» TASK TO COMPLETE
Beginning with the opening line of the entries, return every line through the one containing "180 629 239", both included, and nothing else. Omit pictures.

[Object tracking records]
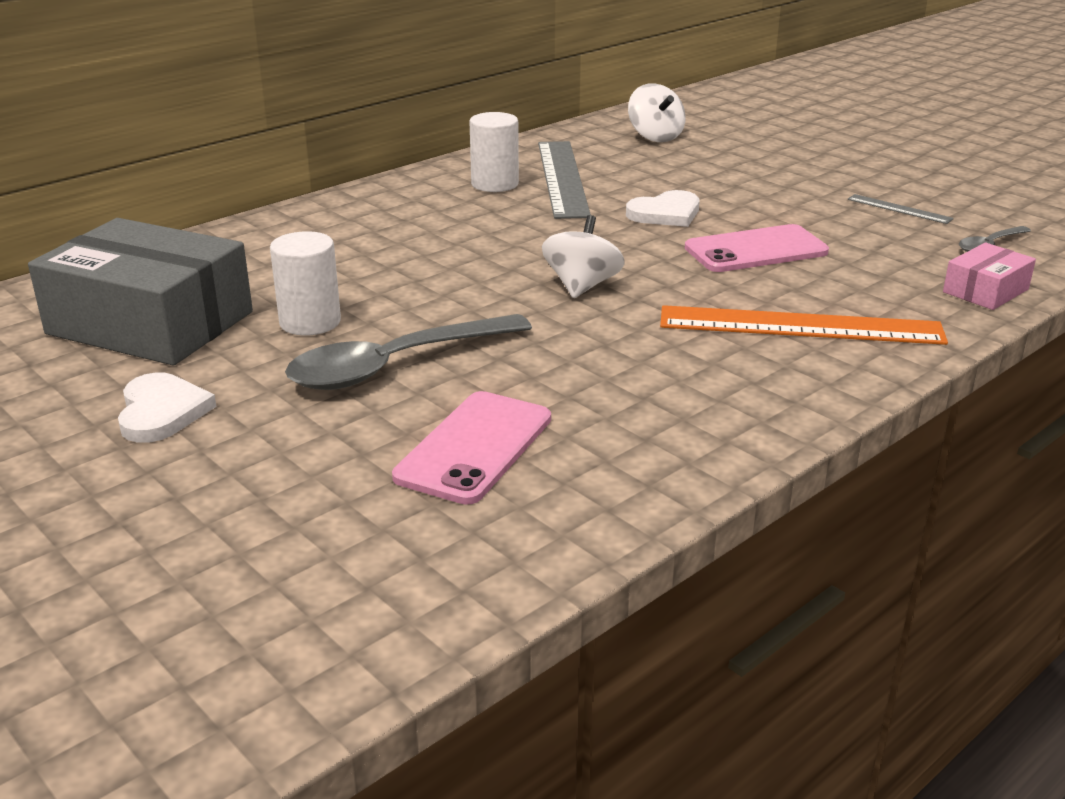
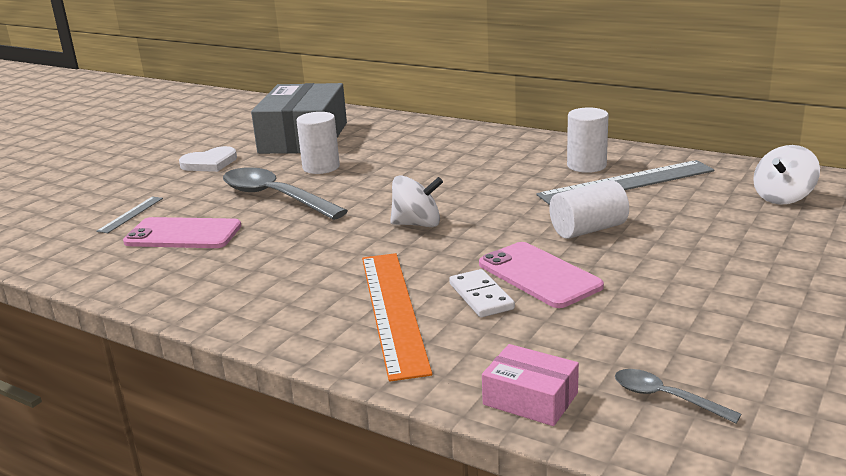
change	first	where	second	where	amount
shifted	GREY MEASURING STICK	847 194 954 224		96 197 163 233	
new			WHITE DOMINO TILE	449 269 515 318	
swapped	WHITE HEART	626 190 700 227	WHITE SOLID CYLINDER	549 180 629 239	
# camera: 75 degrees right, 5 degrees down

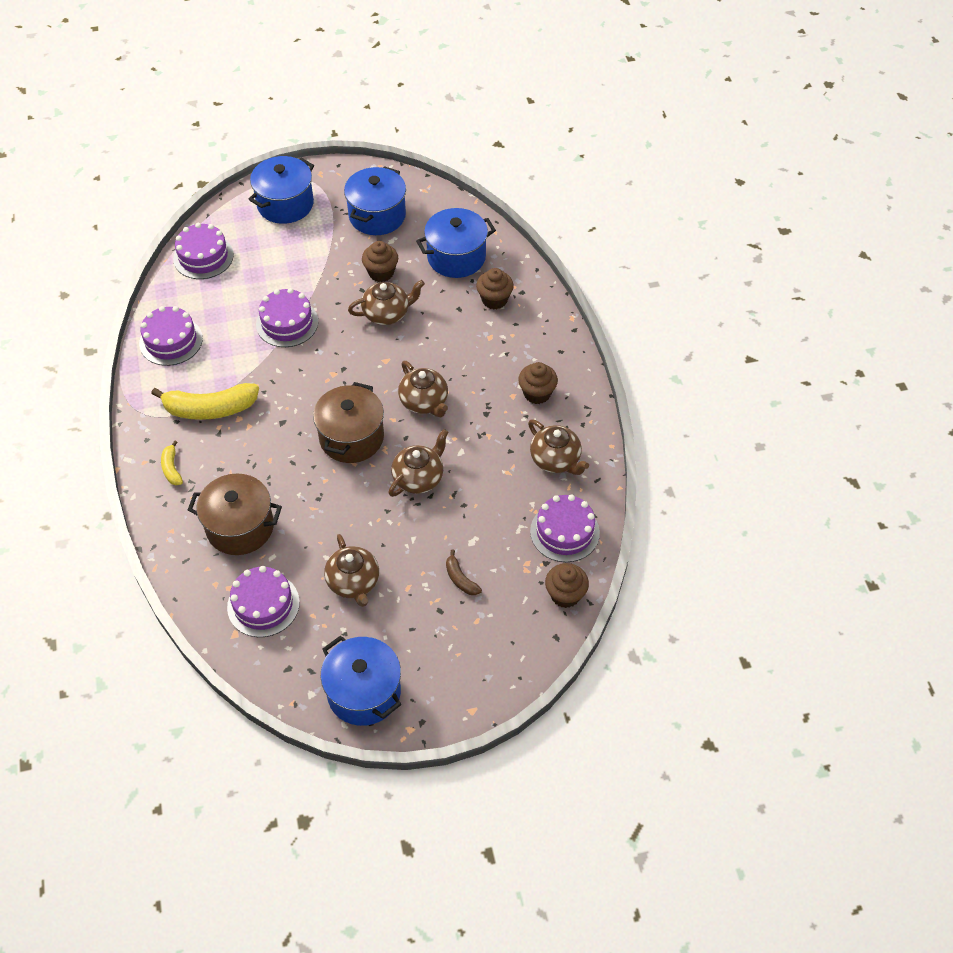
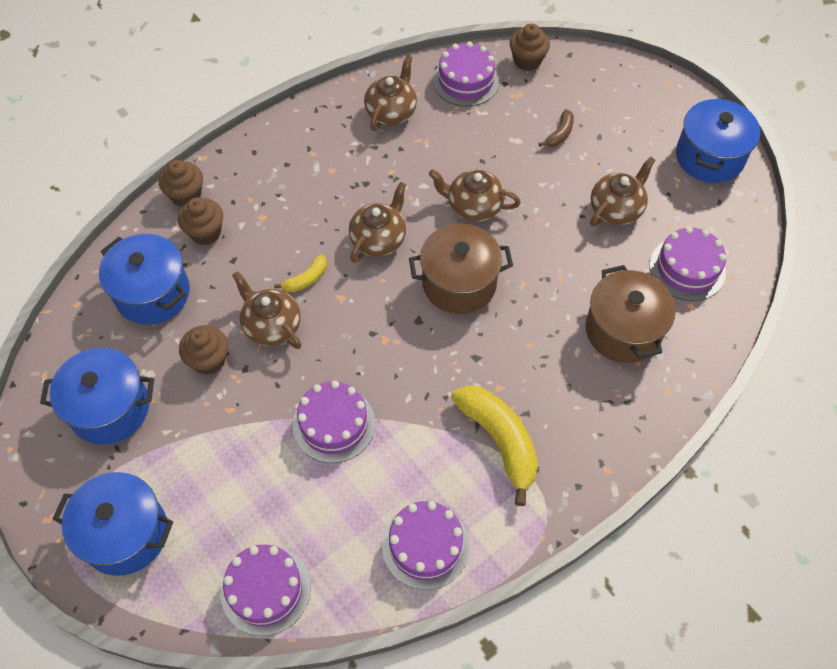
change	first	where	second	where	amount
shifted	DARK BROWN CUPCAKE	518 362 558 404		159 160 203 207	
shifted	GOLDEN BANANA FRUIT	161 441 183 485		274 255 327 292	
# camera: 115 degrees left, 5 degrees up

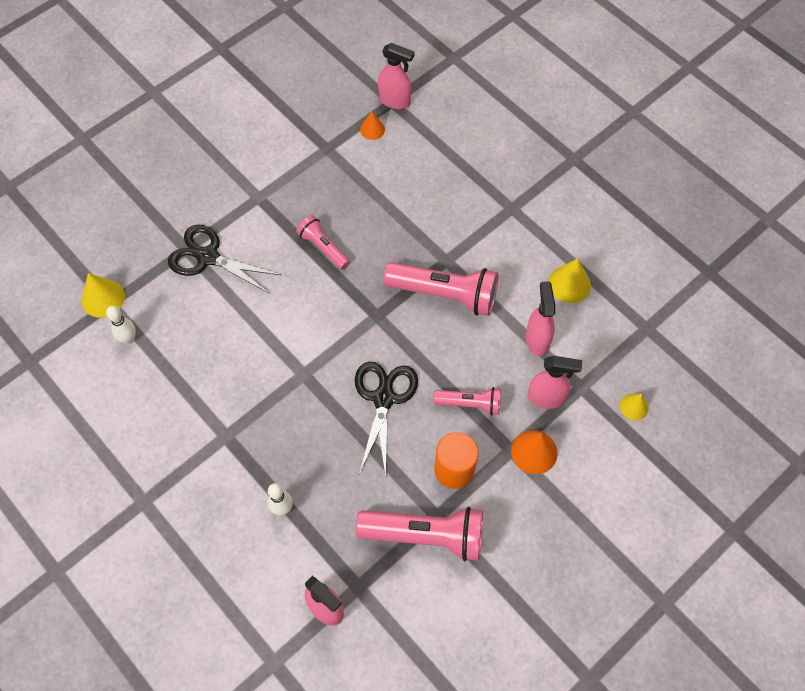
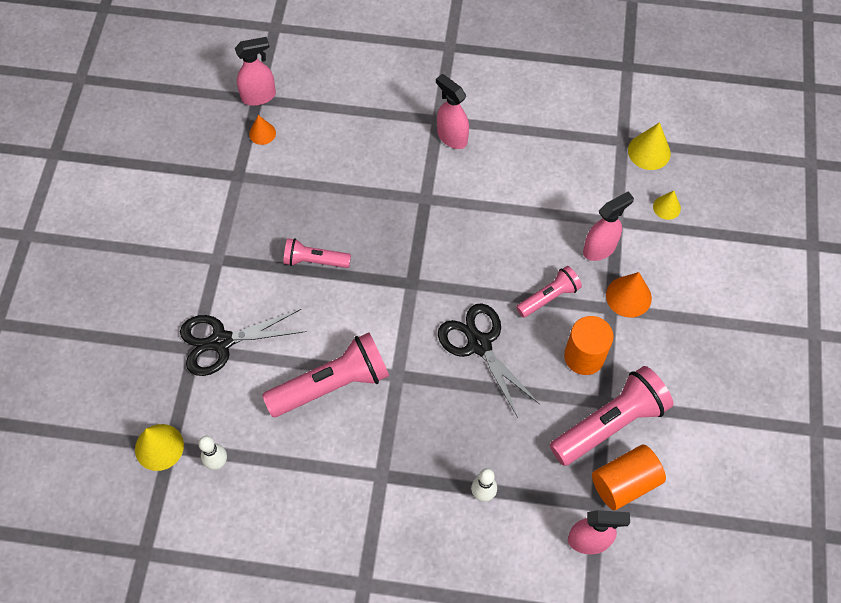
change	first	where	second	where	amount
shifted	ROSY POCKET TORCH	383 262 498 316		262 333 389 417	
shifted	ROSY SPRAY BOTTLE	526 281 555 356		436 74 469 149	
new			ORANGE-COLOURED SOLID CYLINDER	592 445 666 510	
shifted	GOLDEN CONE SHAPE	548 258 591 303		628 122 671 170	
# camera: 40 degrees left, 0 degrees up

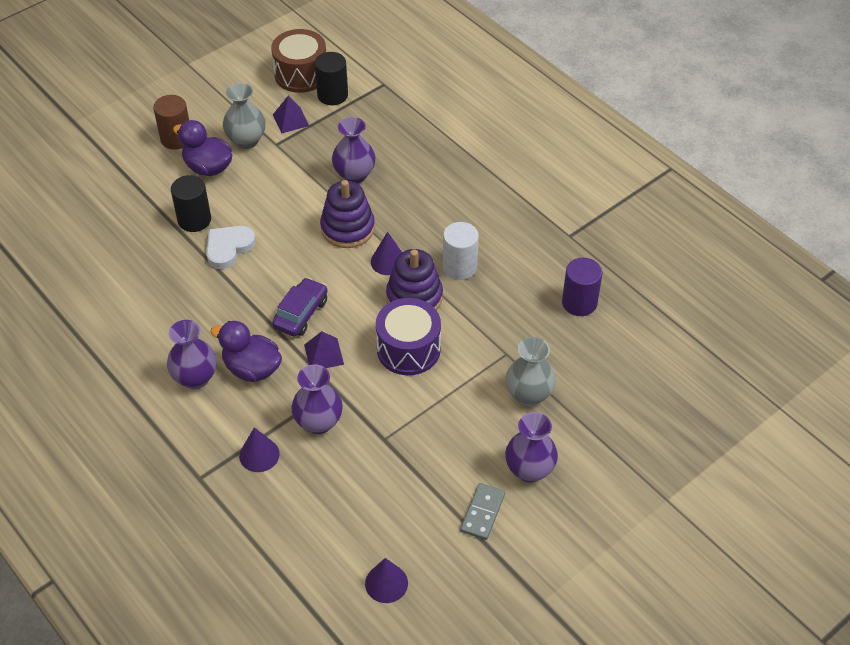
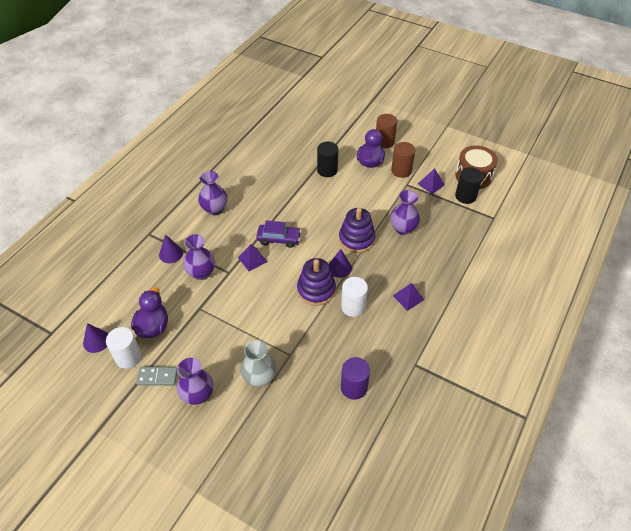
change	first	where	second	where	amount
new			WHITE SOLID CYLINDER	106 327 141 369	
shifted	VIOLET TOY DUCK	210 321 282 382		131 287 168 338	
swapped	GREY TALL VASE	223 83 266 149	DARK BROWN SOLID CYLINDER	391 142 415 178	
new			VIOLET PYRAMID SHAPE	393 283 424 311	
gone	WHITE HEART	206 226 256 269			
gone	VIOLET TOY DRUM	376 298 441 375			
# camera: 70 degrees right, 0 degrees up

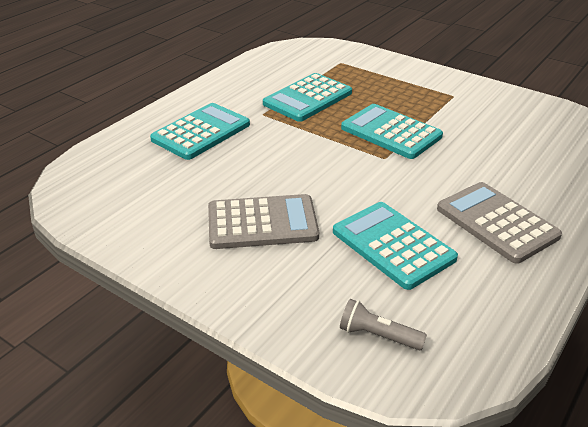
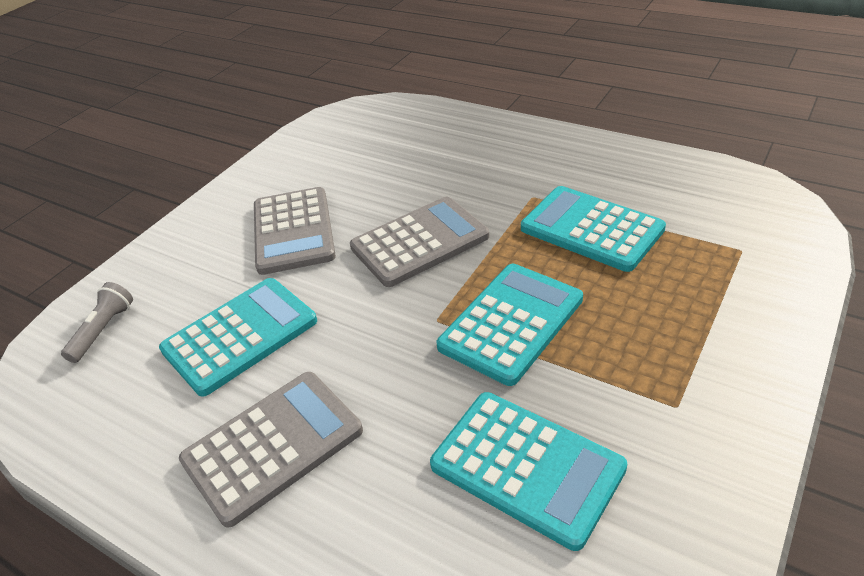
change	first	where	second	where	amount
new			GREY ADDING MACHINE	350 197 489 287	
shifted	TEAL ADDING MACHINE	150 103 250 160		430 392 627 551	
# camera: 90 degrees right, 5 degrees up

» TASK RESULT
change	first	where	second	where	amount
shifted	GREY MEASURING STICK	847 194 954 224		96 197 163 233	
new			WHITE DOMINO TILE	449 269 515 318	
swapped	WHITE HEART	626 190 700 227	WHITE SOLID CYLINDER	549 180 629 239	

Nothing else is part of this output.